§ **Task prompt**:
Retype, word for word, only the lines from the one with "Analyze this satellite" through the last line of the data below.

--- START ---

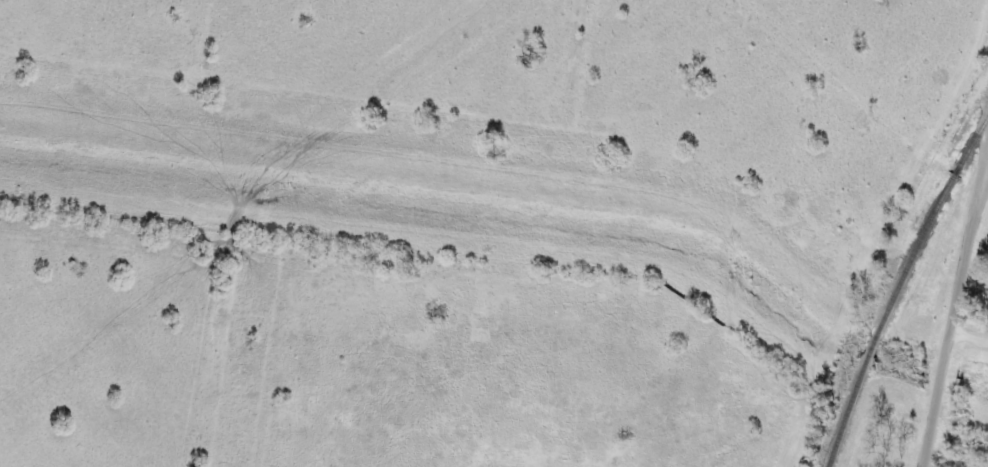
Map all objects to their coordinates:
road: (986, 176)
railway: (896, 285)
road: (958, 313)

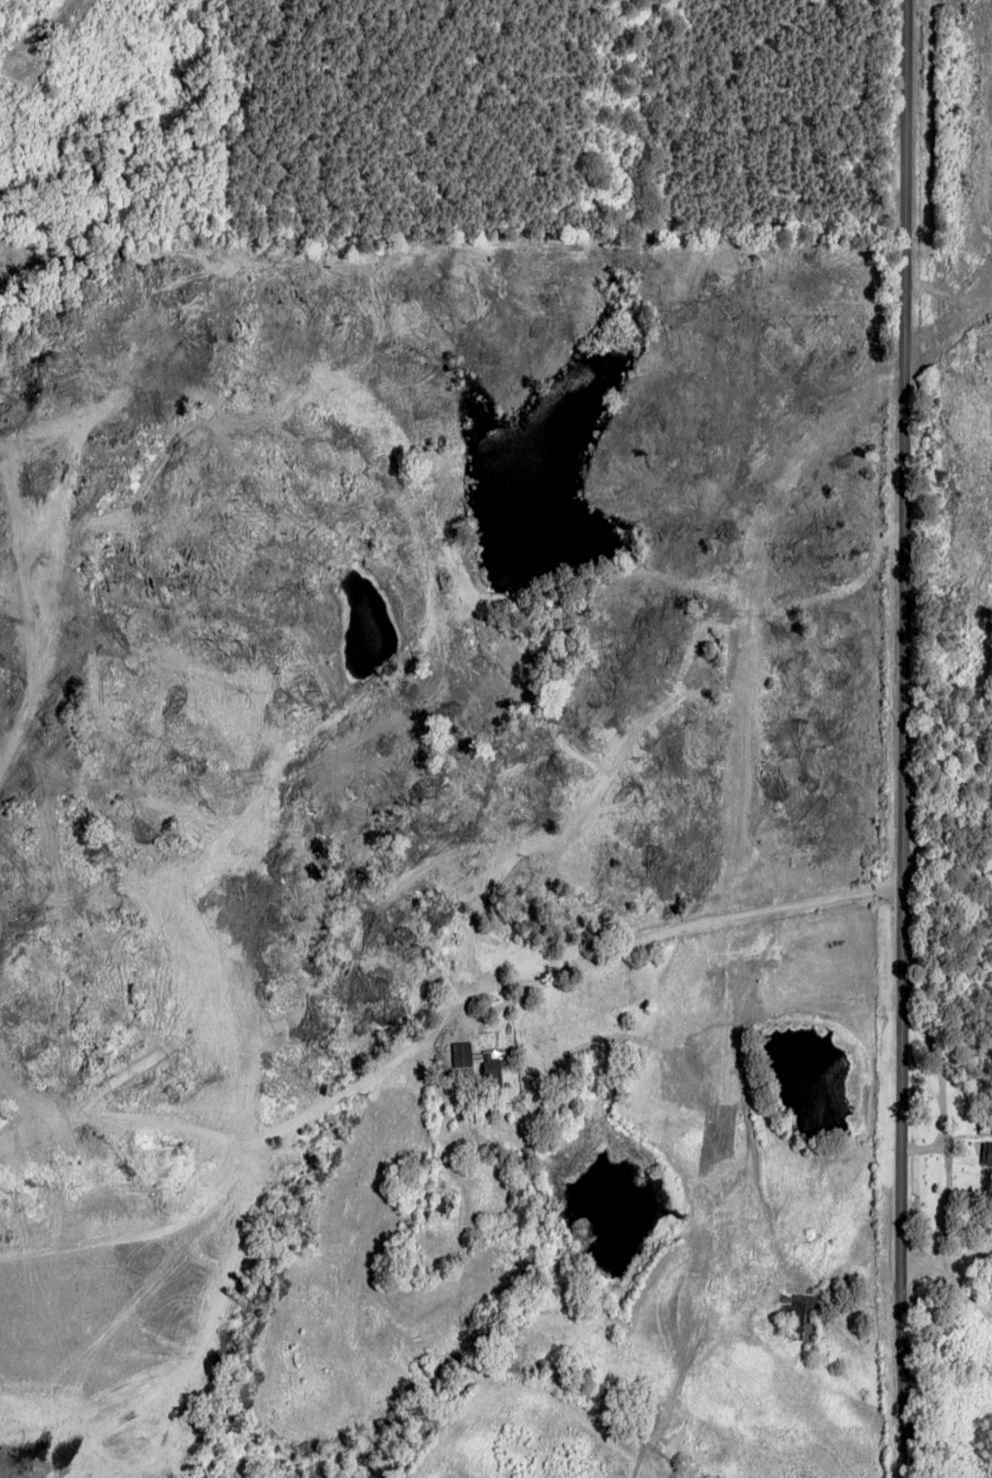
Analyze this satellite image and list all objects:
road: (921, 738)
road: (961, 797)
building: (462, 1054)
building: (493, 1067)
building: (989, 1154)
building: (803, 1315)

--- END ---

§ **Answer to the problem**:
Analyze this satellite image and list all objects:
road: (921, 738)
road: (961, 797)
building: (462, 1054)
building: (493, 1067)
building: (989, 1154)
building: (803, 1315)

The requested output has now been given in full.